Entries taken from a collection
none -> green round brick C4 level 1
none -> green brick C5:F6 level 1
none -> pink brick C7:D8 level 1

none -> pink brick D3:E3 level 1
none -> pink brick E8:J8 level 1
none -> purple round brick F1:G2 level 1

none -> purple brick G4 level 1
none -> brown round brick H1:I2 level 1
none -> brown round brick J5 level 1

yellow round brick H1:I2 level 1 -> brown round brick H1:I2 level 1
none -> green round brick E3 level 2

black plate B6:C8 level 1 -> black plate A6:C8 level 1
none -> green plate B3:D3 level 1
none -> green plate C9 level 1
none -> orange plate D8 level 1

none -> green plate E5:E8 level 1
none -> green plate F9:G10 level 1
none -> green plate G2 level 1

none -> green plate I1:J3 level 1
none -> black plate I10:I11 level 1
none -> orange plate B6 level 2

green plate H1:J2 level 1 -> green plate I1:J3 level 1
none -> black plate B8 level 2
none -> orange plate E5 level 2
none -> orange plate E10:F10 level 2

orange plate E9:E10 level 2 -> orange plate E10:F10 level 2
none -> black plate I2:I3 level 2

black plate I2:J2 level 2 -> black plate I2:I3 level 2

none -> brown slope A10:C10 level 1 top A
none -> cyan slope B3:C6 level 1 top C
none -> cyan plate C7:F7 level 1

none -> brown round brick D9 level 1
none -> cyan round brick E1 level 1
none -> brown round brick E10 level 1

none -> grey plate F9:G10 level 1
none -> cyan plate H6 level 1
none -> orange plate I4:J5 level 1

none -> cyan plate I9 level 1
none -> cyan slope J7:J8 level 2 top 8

Problem statement: Each line with the word "brown" in the records above belongs in the result; copy all of them.

Task response:
none -> brown round brick H1:I2 level 1
none -> brown round brick J5 level 1
yellow round brick H1:I2 level 1 -> brown round brick H1:I2 level 1
none -> brown slope A10:C10 level 1 top A
none -> brown round brick D9 level 1
none -> brown round brick E10 level 1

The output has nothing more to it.